WHAT IS BEING ASKED: Using the material below, print the line that contains "(136, 206) = (126, 337): grey clock -> none", the line that contains "(531, 160) = (457, 185): grey", and every line in between, exactly and nothing else.

DATA RECORDS:
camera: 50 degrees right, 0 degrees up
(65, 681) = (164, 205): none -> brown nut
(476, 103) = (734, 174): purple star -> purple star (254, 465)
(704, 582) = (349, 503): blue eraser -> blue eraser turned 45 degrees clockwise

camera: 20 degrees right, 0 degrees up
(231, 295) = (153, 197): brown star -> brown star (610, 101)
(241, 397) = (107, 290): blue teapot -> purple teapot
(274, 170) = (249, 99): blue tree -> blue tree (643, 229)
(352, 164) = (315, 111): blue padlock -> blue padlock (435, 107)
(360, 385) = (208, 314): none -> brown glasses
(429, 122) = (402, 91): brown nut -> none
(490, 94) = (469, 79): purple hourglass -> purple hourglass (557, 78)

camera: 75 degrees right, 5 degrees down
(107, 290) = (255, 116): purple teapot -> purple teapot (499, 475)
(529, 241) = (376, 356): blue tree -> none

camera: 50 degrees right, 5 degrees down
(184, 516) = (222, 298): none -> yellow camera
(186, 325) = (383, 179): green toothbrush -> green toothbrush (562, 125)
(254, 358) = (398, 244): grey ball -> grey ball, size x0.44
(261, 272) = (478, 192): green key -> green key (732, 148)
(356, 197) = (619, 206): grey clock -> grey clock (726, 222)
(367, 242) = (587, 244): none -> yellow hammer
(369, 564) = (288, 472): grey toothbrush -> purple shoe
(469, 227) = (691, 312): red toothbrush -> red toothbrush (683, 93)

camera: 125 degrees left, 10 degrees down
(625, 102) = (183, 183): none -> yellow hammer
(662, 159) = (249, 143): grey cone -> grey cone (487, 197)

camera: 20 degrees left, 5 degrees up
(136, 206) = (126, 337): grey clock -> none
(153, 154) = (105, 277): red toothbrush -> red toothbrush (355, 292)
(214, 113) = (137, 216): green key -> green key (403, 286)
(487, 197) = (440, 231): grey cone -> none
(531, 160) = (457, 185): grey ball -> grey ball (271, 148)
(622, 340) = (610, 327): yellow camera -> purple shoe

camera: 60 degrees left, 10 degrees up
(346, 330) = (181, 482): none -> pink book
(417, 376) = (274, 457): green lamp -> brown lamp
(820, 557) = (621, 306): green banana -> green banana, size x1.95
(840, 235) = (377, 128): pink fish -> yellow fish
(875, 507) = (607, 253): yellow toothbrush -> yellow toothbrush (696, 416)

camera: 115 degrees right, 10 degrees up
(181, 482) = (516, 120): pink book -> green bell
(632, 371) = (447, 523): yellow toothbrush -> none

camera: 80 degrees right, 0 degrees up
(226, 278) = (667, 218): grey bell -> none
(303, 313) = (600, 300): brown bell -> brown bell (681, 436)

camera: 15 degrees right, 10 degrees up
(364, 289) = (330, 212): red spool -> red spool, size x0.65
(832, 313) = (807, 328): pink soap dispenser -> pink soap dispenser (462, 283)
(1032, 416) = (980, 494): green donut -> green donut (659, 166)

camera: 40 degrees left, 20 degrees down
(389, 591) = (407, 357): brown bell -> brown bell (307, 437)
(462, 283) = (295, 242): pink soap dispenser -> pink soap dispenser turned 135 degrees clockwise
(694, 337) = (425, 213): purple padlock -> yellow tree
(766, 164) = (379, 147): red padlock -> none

TASK ANSWER:
(136, 206) = (126, 337): grey clock -> none
(153, 154) = (105, 277): red toothbrush -> red toothbrush (355, 292)
(214, 113) = (137, 216): green key -> green key (403, 286)
(487, 197) = (440, 231): grey cone -> none
(531, 160) = (457, 185): grey ball -> grey ball (271, 148)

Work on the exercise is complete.